● **Dataset content**:

━━━━━━━━━━━━━━━━

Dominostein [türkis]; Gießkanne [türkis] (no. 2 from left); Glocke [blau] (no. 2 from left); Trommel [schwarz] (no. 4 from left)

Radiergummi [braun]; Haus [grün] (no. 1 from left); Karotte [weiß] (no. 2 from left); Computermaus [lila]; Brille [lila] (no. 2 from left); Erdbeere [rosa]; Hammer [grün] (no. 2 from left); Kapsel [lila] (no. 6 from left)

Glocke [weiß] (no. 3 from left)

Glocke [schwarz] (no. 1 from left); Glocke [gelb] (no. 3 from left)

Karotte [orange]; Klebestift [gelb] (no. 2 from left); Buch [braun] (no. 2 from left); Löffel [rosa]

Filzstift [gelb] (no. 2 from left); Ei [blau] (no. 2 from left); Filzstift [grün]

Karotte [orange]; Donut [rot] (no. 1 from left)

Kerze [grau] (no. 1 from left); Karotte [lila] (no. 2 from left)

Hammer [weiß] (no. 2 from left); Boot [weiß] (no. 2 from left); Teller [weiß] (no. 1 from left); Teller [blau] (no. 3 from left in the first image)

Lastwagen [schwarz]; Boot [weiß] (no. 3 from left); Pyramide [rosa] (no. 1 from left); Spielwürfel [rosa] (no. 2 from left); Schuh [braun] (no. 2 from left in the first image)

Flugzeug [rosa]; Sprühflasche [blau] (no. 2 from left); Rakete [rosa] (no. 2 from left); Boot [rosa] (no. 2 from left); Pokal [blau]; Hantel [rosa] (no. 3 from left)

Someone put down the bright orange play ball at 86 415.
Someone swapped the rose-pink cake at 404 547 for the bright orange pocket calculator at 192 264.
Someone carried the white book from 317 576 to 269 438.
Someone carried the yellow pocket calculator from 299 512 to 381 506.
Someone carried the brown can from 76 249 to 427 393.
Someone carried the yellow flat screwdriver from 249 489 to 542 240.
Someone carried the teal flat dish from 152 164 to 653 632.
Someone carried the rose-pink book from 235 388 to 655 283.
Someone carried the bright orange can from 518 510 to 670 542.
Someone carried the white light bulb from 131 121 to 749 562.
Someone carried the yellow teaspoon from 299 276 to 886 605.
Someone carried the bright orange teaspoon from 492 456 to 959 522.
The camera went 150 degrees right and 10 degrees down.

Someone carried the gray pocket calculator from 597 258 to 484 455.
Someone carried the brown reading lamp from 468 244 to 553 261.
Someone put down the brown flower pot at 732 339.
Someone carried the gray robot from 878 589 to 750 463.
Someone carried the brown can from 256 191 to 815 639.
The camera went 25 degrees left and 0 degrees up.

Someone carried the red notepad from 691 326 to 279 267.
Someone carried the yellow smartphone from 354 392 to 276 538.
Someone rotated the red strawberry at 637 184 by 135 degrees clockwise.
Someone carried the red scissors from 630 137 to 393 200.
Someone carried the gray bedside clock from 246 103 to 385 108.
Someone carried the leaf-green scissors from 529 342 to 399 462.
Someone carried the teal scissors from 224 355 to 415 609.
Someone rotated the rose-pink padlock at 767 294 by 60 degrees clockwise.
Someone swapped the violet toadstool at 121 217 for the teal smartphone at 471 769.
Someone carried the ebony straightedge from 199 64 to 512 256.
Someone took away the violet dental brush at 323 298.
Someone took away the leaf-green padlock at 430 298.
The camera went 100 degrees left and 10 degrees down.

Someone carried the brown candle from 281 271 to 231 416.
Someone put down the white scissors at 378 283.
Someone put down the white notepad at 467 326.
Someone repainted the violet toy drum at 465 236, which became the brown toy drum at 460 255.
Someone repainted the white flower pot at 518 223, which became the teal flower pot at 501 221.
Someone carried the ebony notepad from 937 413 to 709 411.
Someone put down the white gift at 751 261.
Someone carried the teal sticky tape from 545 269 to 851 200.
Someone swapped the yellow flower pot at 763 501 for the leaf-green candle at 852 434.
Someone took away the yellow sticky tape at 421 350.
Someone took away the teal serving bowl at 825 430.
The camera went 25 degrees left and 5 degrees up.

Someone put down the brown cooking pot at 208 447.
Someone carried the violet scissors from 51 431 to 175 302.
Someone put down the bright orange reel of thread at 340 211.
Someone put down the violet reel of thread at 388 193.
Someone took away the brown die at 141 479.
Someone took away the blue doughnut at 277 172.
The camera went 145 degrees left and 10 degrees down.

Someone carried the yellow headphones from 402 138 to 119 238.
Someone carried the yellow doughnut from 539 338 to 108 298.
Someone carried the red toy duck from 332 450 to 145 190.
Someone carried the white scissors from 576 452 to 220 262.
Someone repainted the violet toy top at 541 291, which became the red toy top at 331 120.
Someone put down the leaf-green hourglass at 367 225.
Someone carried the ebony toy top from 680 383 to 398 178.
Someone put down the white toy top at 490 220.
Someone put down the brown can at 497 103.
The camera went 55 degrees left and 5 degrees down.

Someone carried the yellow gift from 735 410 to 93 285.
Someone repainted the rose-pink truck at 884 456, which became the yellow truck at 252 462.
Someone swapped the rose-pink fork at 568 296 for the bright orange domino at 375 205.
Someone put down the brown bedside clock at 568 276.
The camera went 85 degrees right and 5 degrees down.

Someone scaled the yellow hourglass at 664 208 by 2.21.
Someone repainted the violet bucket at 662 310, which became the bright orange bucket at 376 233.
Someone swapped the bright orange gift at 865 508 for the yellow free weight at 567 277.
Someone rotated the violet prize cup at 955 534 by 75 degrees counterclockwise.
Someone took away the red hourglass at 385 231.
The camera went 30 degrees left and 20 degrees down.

━━━━━━━━━━━━━━━━

● **Task requirements**: Write out every line from the records above, word for word.

● **Solution**:
Dominostein [türkis]; Gießkanne [türkis] (no. 2 from left); Glocke [blau] (no. 2 from left); Trommel [schwarz] (no. 4 from left)

Radiergummi [braun]; Haus [grün] (no. 1 from left); Karotte [weiß] (no. 2 from left); Computermaus [lila]; Brille [lila] (no. 2 from left); Erdbeere [rosa]; Hammer [grün] (no. 2 from left); Kapsel [lila] (no. 6 from left)

Glocke [weiß] (no. 3 from left)

Glocke [schwarz] (no. 1 from left); Glocke [gelb] (no. 3 from left)

Karotte [orange]; Klebestift [gelb] (no. 2 from left); Buch [braun] (no. 2 from left); Löffel [rosa]

Filzstift [gelb] (no. 2 from left); Ei [blau] (no. 2 from left); Filzstift [grün]

Karotte [orange]; Donut [rot] (no. 1 from left)

Kerze [grau] (no. 1 from left); Karotte [lila] (no. 2 from left)

Hammer [weiß] (no. 2 from left); Boot [weiß] (no. 2 from left); Teller [weiß] (no. 1 from left); Teller [blau] (no. 3 from left in the first image)

Lastwagen [schwarz]; Boot [weiß] (no. 3 from left); Pyramide [rosa] (no. 1 from left); Spielwürfel [rosa] (no. 2 from left); Schuh [braun] (no. 2 from left in the first image)

Flugzeug [rosa]; Sprühflasche [blau] (no. 2 from left); Rakete [rosa] (no. 2 from left); Boot [rosa] (no. 2 from left); Pokal [blau]; Hantel [rosa] (no. 3 from left)

Someone put down the bright orange play ball at 86 415.
Someone swapped the rose-pink cake at 404 547 for the bright orange pocket calculator at 192 264.
Someone carried the white book from 317 576 to 269 438.
Someone carried the yellow pocket calculator from 299 512 to 381 506.
Someone carried the brown can from 76 249 to 427 393.
Someone carried the yellow flat screwdriver from 249 489 to 542 240.
Someone carried the teal flat dish from 152 164 to 653 632.
Someone carried the rose-pink book from 235 388 to 655 283.
Someone carried the bright orange can from 518 510 to 670 542.
Someone carried the white light bulb from 131 121 to 749 562.
Someone carried the yellow teaspoon from 299 276 to 886 605.
Someone carried the bright orange teaspoon from 492 456 to 959 522.
The camera went 150 degrees right and 10 degrees down.

Someone carried the gray pocket calculator from 597 258 to 484 455.
Someone carried the brown reading lamp from 468 244 to 553 261.
Someone put down the brown flower pot at 732 339.
Someone carried the gray robot from 878 589 to 750 463.
Someone carried the brown can from 256 191 to 815 639.
The camera went 25 degrees left and 0 degrees up.

Someone carried the red notepad from 691 326 to 279 267.
Someone carried the yellow smartphone from 354 392 to 276 538.
Someone rotated the red strawberry at 637 184 by 135 degrees clockwise.
Someone carried the red scissors from 630 137 to 393 200.
Someone carried the gray bedside clock from 246 103 to 385 108.
Someone carried the leaf-green scissors from 529 342 to 399 462.
Someone carried the teal scissors from 224 355 to 415 609.
Someone rotated the rose-pink padlock at 767 294 by 60 degrees clockwise.
Someone swapped the violet toadstool at 121 217 for the teal smartphone at 471 769.
Someone carried the ebony straightedge from 199 64 to 512 256.
Someone took away the violet dental brush at 323 298.
Someone took away the leaf-green padlock at 430 298.
The camera went 100 degrees left and 10 degrees down.

Someone carried the brown candle from 281 271 to 231 416.
Someone put down the white scissors at 378 283.
Someone put down the white notepad at 467 326.
Someone repainted the violet toy drum at 465 236, which became the brown toy drum at 460 255.
Someone repainted the white flower pot at 518 223, which became the teal flower pot at 501 221.
Someone carried the ebony notepad from 937 413 to 709 411.
Someone put down the white gift at 751 261.
Someone carried the teal sticky tape from 545 269 to 851 200.
Someone swapped the yellow flower pot at 763 501 for the leaf-green candle at 852 434.
Someone took away the yellow sticky tape at 421 350.
Someone took away the teal serving bowl at 825 430.
The camera went 25 degrees left and 5 degrees up.

Someone put down the brown cooking pot at 208 447.
Someone carried the violet scissors from 51 431 to 175 302.
Someone put down the bright orange reel of thread at 340 211.
Someone put down the violet reel of thread at 388 193.
Someone took away the brown die at 141 479.
Someone took away the blue doughnut at 277 172.
The camera went 145 degrees left and 10 degrees down.

Someone carried the yellow headphones from 402 138 to 119 238.
Someone carried the yellow doughnut from 539 338 to 108 298.
Someone carried the red toy duck from 332 450 to 145 190.
Someone carried the white scissors from 576 452 to 220 262.
Someone repainted the violet toy top at 541 291, which became the red toy top at 331 120.
Someone put down the leaf-green hourglass at 367 225.
Someone carried the ebony toy top from 680 383 to 398 178.
Someone put down the white toy top at 490 220.
Someone put down the brown can at 497 103.
The camera went 55 degrees left and 5 degrees down.

Someone carried the yellow gift from 735 410 to 93 285.
Someone repainted the rose-pink truck at 884 456, which became the yellow truck at 252 462.
Someone swapped the rose-pink fork at 568 296 for the bright orange domino at 375 205.
Someone put down the brown bedside clock at 568 276.
The camera went 85 degrees right and 5 degrees down.

Someone scaled the yellow hourglass at 664 208 by 2.21.
Someone repainted the violet bucket at 662 310, which became the bright orange bucket at 376 233.
Someone swapped the bright orange gift at 865 508 for the yellow free weight at 567 277.
Someone rotated the violet prize cup at 955 534 by 75 degrees counterclockwise.
Someone took away the red hourglass at 385 231.
The camera went 30 degrees left and 20 degrees down.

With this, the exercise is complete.